→ TASK DETAILS
Return exactly the span of lines in the following data that opens with the line containing "orange cheese: [356,107,407,163]" and closes with the line containing "yellow box: [248,146,322,220]". Include nothing else.

→ GIVEN DATA
* * * * * * * * *
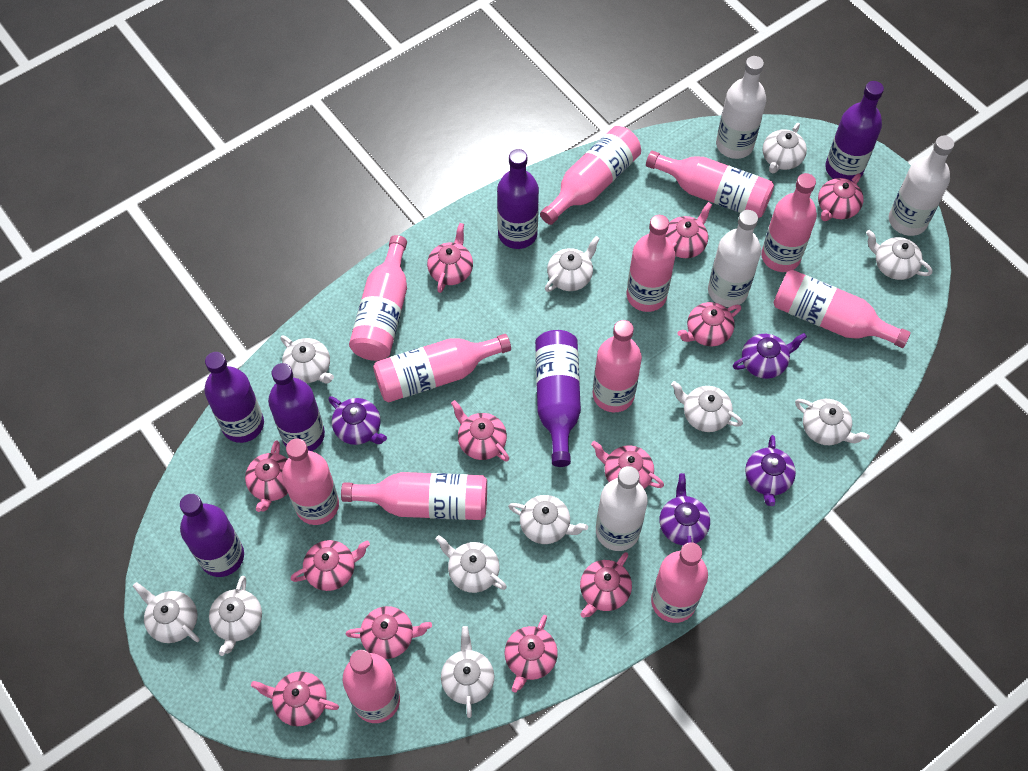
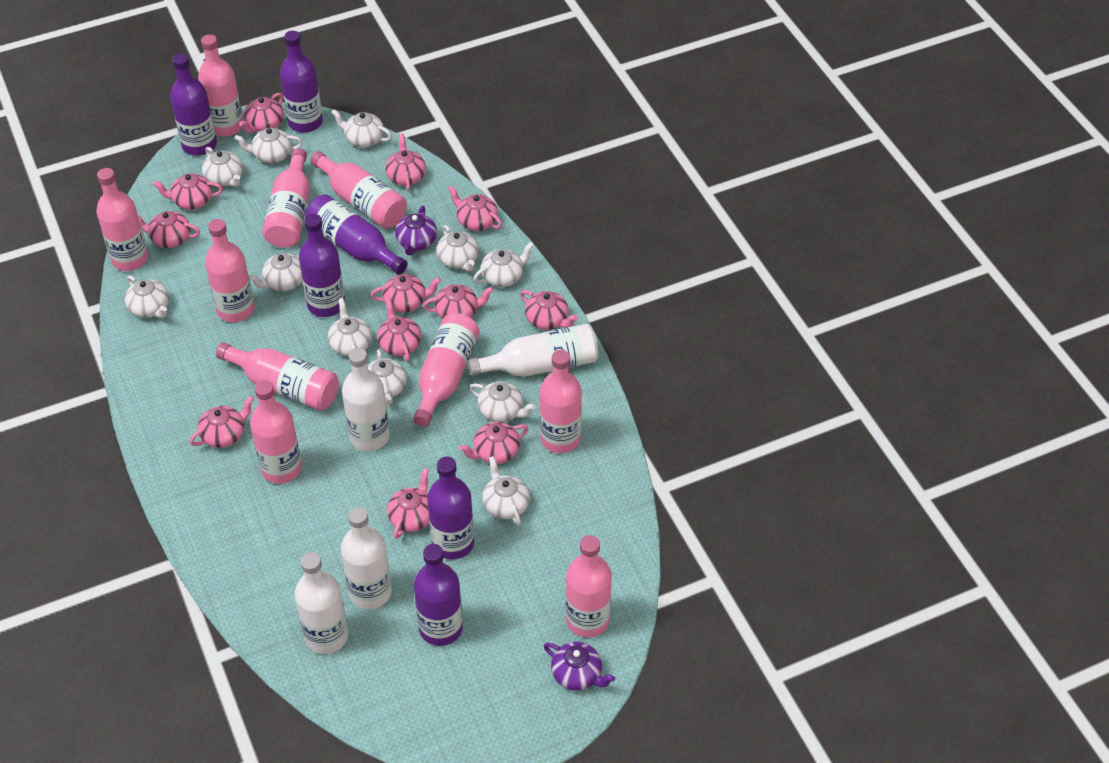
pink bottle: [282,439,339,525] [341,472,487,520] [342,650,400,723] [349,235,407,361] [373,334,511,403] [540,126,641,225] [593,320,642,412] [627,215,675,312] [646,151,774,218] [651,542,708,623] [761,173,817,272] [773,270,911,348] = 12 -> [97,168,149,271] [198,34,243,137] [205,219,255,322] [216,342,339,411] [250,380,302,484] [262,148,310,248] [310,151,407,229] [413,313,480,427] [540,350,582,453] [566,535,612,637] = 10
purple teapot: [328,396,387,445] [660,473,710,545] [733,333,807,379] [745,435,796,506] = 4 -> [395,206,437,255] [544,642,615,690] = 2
* * * * * * * * *
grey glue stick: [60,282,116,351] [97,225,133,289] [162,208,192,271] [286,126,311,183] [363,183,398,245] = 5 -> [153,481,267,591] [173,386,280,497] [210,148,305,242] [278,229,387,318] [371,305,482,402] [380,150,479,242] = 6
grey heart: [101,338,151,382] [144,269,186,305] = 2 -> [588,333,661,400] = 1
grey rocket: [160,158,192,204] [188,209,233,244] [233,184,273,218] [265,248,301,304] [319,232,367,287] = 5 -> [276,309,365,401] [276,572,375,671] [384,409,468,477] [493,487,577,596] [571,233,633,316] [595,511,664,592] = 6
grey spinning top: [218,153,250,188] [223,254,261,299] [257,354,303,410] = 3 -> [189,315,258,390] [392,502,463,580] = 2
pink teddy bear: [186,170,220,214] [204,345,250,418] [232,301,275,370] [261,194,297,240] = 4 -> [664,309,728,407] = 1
* * * * * * * * *
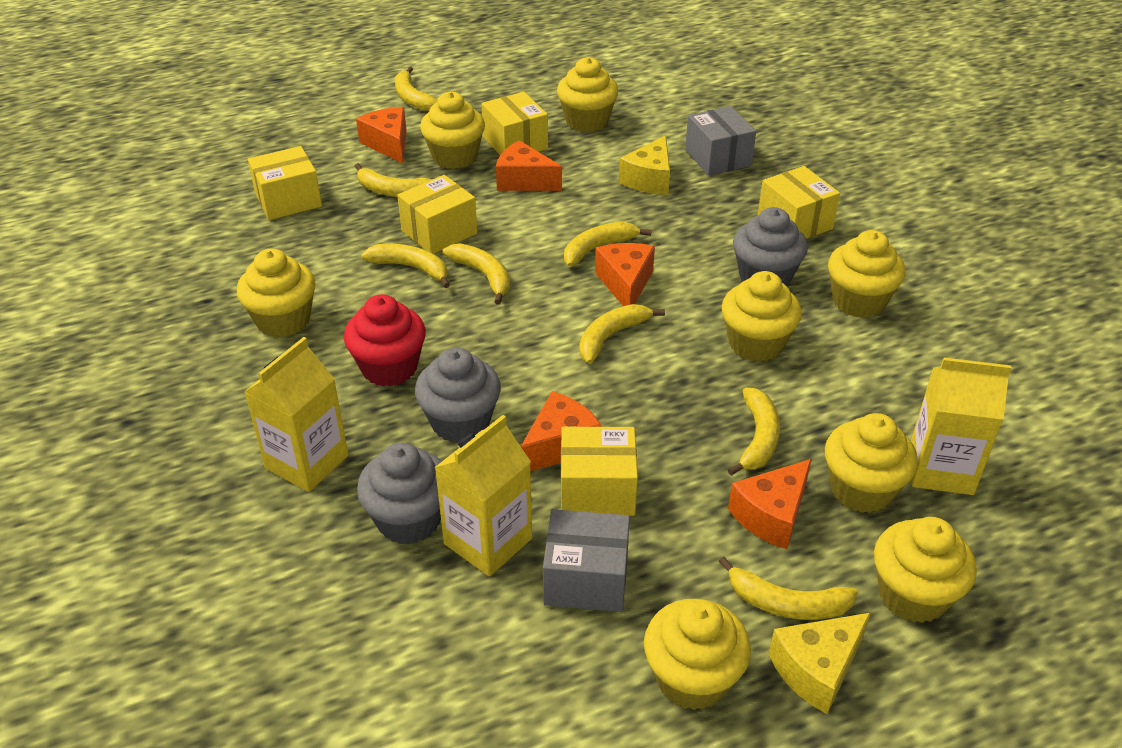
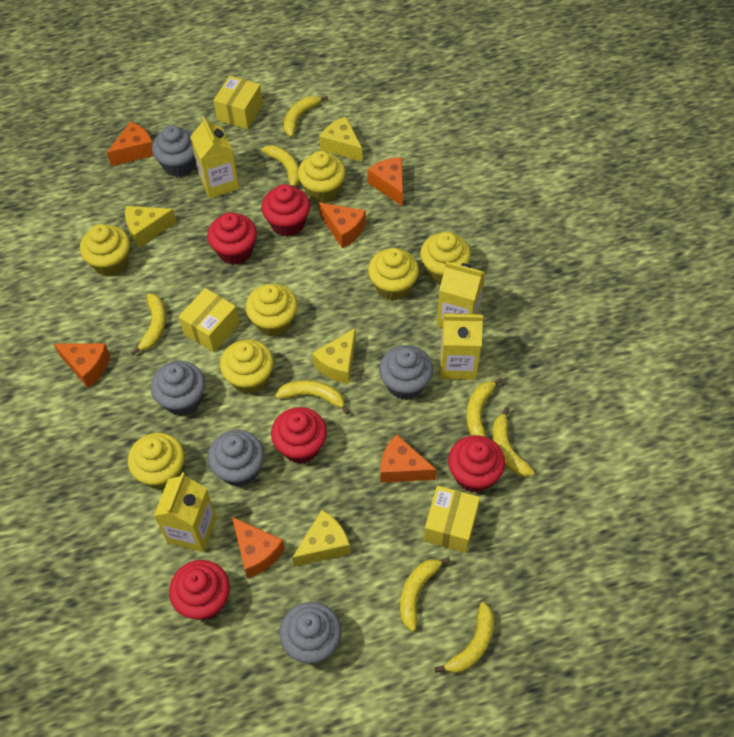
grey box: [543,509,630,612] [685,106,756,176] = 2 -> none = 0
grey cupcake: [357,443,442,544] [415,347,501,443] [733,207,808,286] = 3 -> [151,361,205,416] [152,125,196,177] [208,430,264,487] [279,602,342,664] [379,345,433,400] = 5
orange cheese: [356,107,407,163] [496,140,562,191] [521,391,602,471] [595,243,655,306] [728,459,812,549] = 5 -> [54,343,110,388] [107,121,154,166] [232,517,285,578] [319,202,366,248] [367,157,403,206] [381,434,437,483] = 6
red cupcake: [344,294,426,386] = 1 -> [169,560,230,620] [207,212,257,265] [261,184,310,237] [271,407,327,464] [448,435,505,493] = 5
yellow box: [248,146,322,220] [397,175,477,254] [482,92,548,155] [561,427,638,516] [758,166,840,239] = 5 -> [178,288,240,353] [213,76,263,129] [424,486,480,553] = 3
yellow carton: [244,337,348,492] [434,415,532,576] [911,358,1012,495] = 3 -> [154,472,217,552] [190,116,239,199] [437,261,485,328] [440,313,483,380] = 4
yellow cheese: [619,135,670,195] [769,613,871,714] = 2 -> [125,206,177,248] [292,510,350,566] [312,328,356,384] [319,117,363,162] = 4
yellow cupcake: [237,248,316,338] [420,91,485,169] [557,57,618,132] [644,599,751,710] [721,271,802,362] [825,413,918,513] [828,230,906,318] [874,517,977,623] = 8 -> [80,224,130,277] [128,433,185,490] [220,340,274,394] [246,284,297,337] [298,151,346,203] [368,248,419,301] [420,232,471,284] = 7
* * * * * * * * *
→ TASK RESPONSE
orange cheese: [356,107,407,163] [496,140,562,191] [521,391,602,471] [595,243,655,306] [728,459,812,549] = 5 -> [54,343,110,388] [107,121,154,166] [232,517,285,578] [319,202,366,248] [367,157,403,206] [381,434,437,483] = 6
red cupcake: [344,294,426,386] = 1 -> [169,560,230,620] [207,212,257,265] [261,184,310,237] [271,407,327,464] [448,435,505,493] = 5
yellow box: [248,146,322,220] [397,175,477,254] [482,92,548,155] [561,427,638,516] [758,166,840,239] = 5 -> [178,288,240,353] [213,76,263,129] [424,486,480,553] = 3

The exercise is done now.